## Information supplied
<<<<
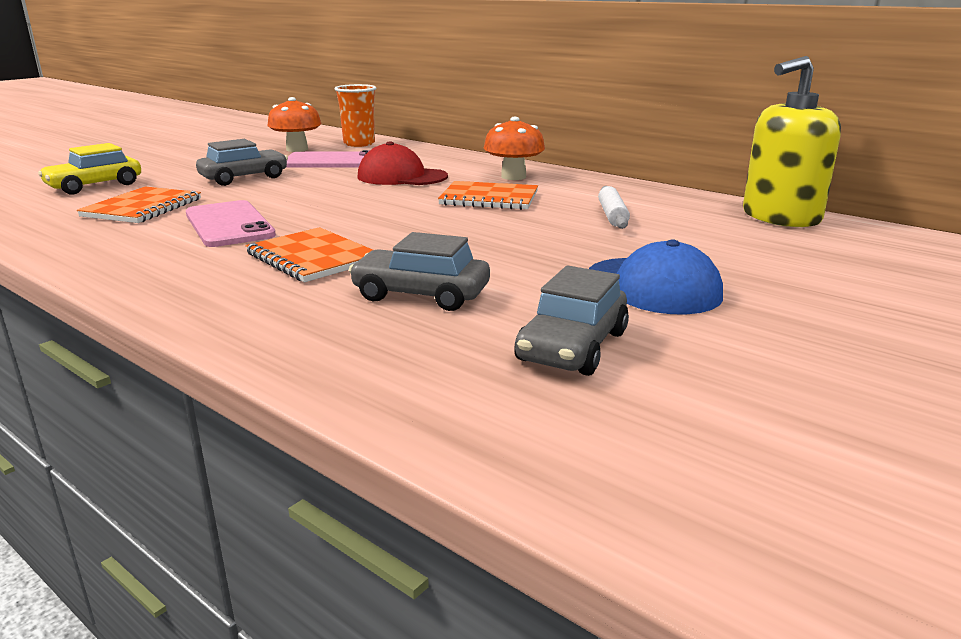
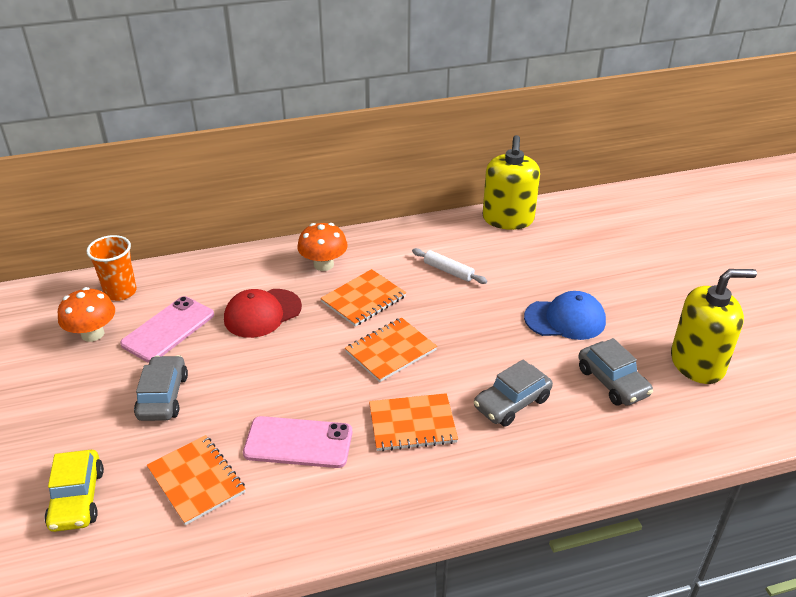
camera: 55 degrees left, 15 degrees up
(424, 224) = (391, 351): none -> orange notebook
(759, 409) = (697, 363): none -> yellow soap dispenser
>>>>
## Aim of the task
Your task is to count the lines in the material containing the word "none" and to state only that number.

## Exercise answer
2